WHAT IS BEING ASKED » Repeat the listing below word for word, minus the pictures.

SOURCE MATERIAL »
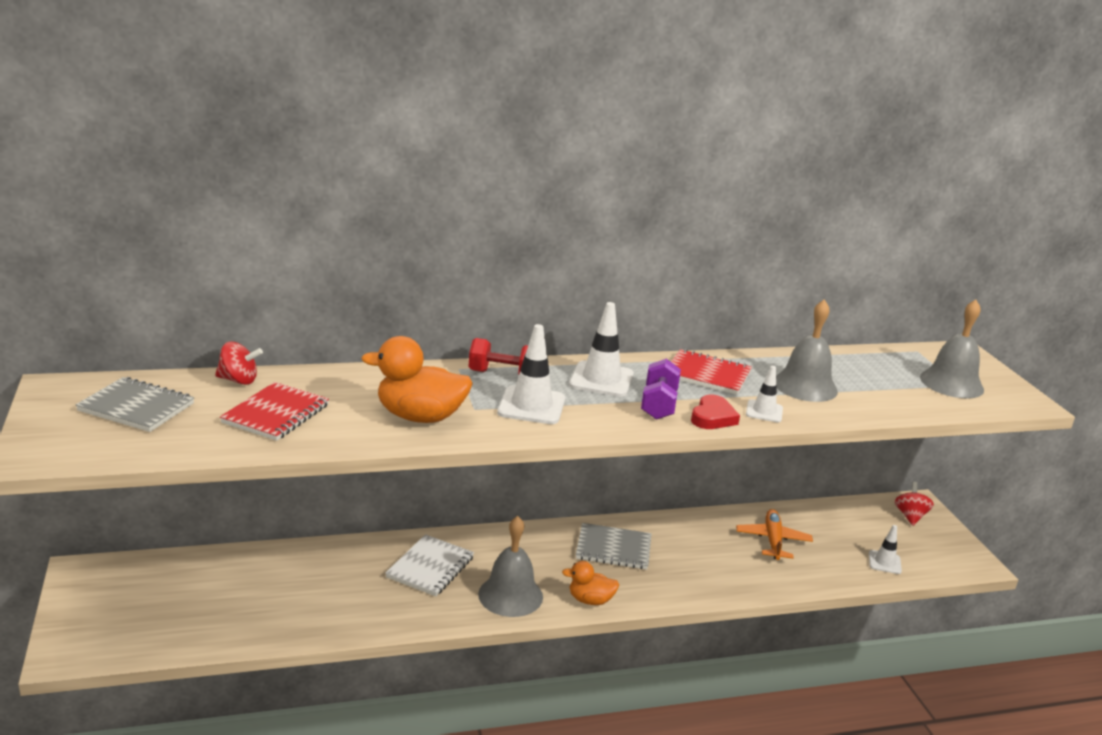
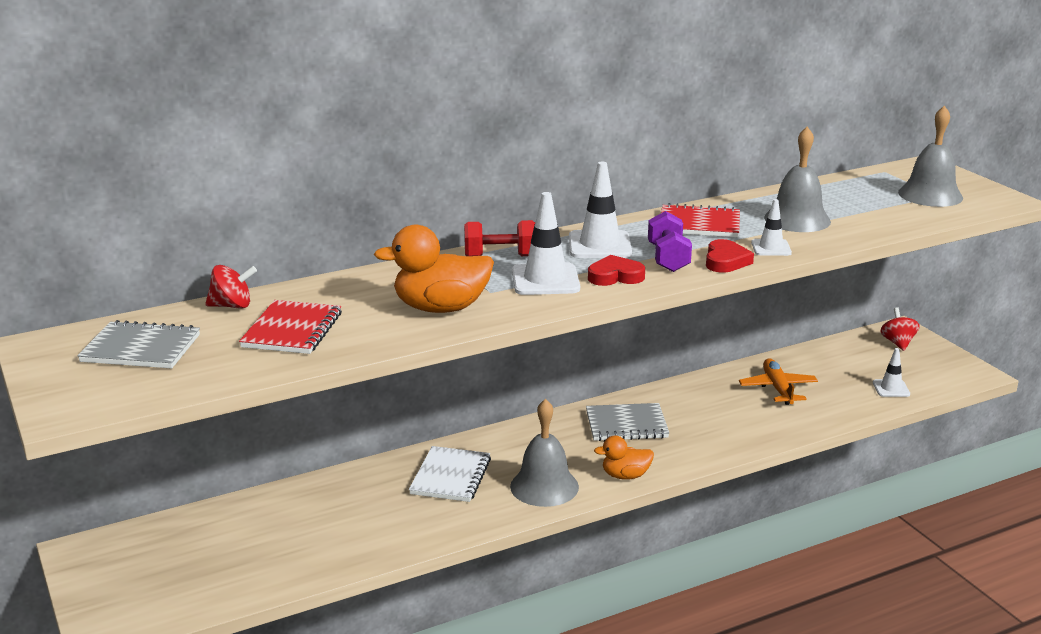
camera: 10 degrees left, 0 degrees up
(598, 414) = (615, 276): none -> red heart

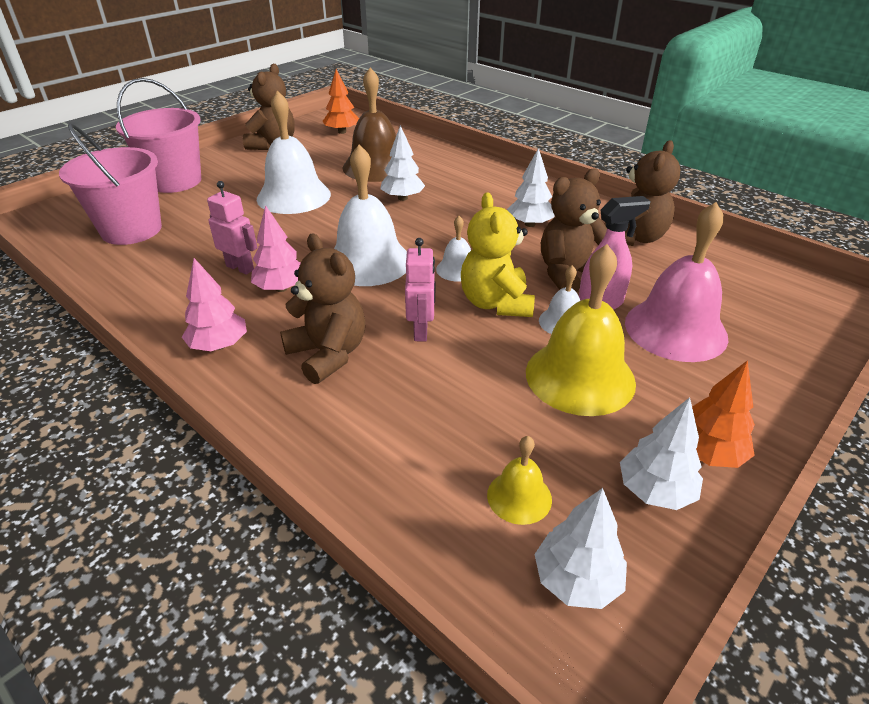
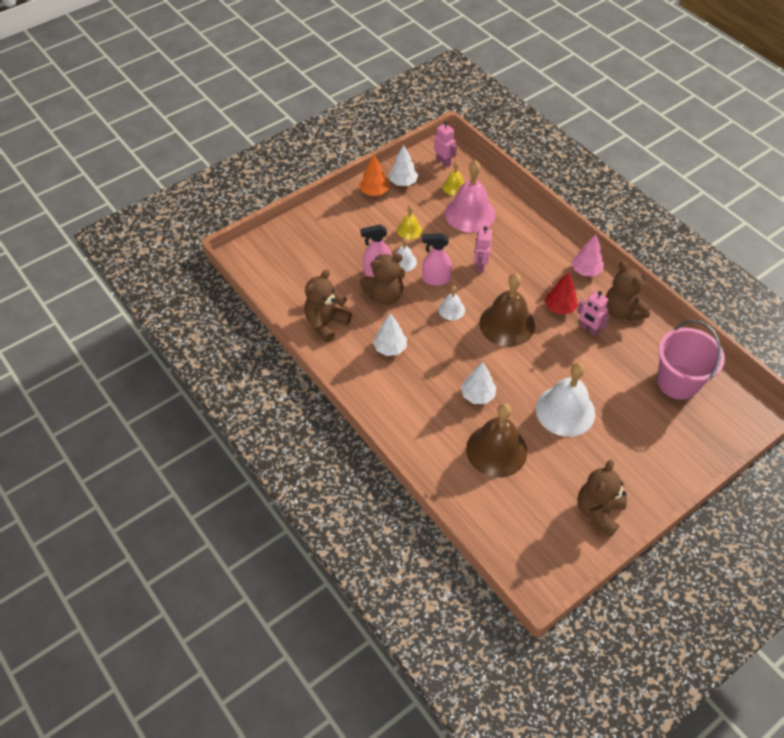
camera: 170 degrees left, 15 degrees up
(175, 181) = (671, 450): pink bucket -> none
(281, 288) = (559, 308): pink tree -> red tree
(328, 354) = (529, 258): brown teddy bear -> brown teddy bear (622, 311)
(342, 132) = (529, 533): orange tree -> none
(368, 262) = (507, 324): white bell -> brown bell
(496, 303) = (435, 279): yellow teddy bear -> pink spray bottle
(576, 580) = (443, 162): white tree -> pink robot
(580, 377) = (409, 230): yellow bell -> yellow bell, size x0.49
(675, 329) = (347, 249): pink bell -> pink bell (470, 214)

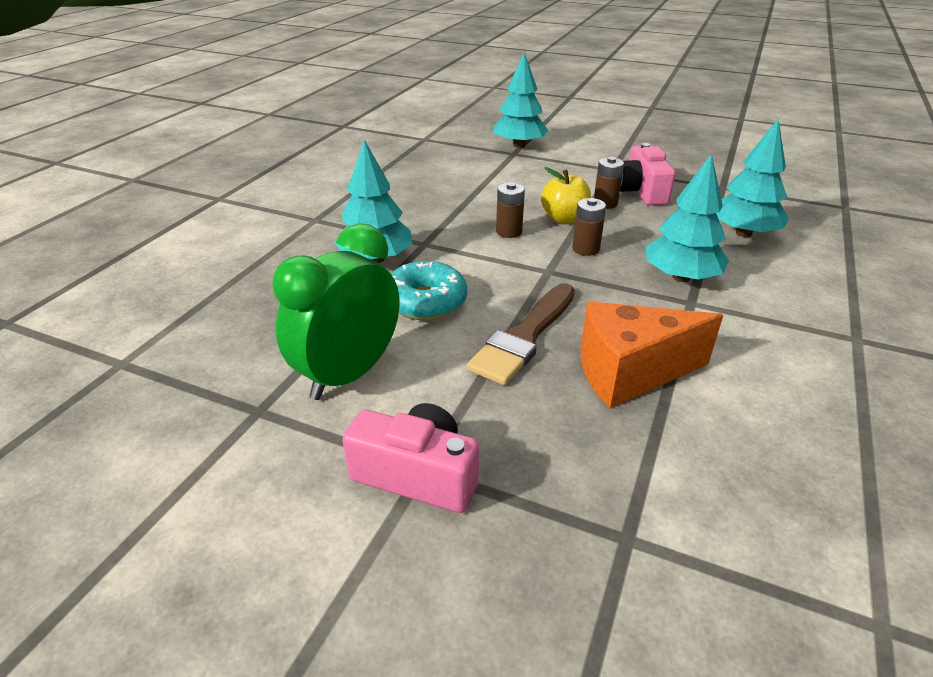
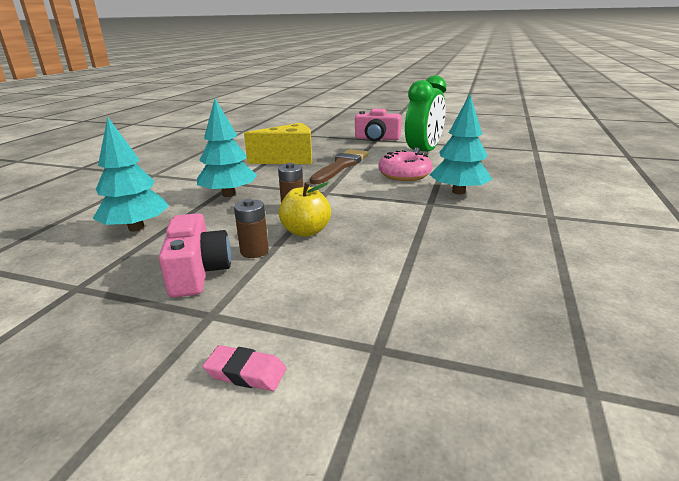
camera: 175 degrees right, 10 degrees down
(425, 301) = (404, 174): turquoise donut -> pink donut
(509, 232) = (360, 216): brown battery -> none
(519, 145) = (371, 378): turquoise tree -> none
(579, 149) = (246, 373): none -> pink eraser
(630, 373) = (289, 159): orange cheese -> yellow cheese

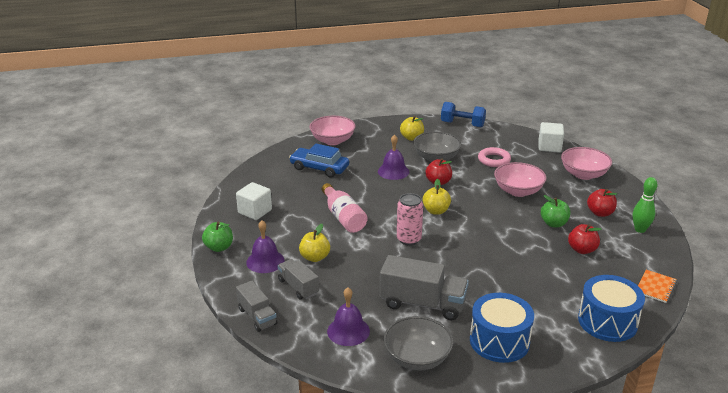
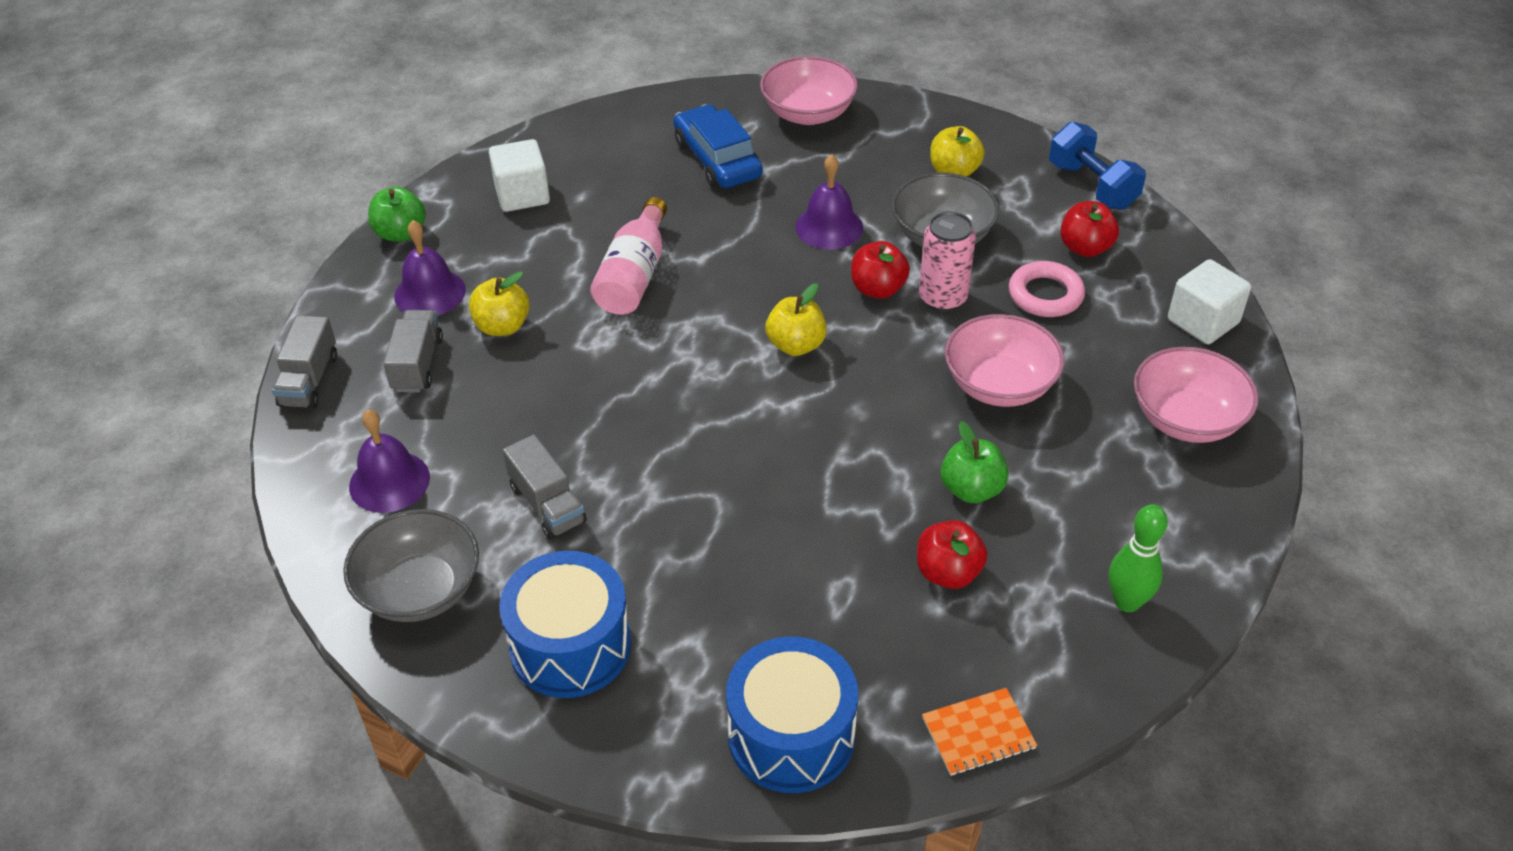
camera: 40 degrees right, 15 degrees up
(409, 239) = (679, 375): pink can -> pink can (942, 298)
(422, 303) = (547, 504): grey truck -> grey truck, size x0.60
(600, 213) = (1096, 520): red apple -> red apple (1085, 248)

ANSWER TO THE EXERCISE »
camera: 10 degrees left, 0 degrees up
(598, 414) = (615, 276): none -> red heart

camera: 170 degrees left, 15 degrees up
(175, 181) = (671, 450): pink bucket -> none
(281, 288) = (559, 308): pink tree -> red tree
(328, 354) = (529, 258): brown teddy bear -> brown teddy bear (622, 311)
(342, 132) = (529, 533): orange tree -> none
(368, 262) = (507, 324): white bell -> brown bell
(496, 303) = (435, 279): yellow teddy bear -> pink spray bottle
(576, 580) = (443, 162): white tree -> pink robot
(580, 377) = (409, 230): yellow bell -> yellow bell, size x0.49
(675, 329) = (347, 249): pink bell -> pink bell (470, 214)

camera: 175 degrees right, 10 degrees down
(425, 301) = (404, 174): turquoise donut -> pink donut
(509, 232) = (360, 216): brown battery -> none
(519, 145) = (371, 378): turquoise tree -> none
(579, 149) = (246, 373): none -> pink eraser
(630, 373) = (289, 159): orange cheese -> yellow cheese

camera: 40 degrees right, 15 degrees up
(409, 239) = (679, 375): pink can -> pink can (942, 298)
(422, 303) = (547, 504): grey truck -> grey truck, size x0.60
(600, 213) = (1096, 520): red apple -> red apple (1085, 248)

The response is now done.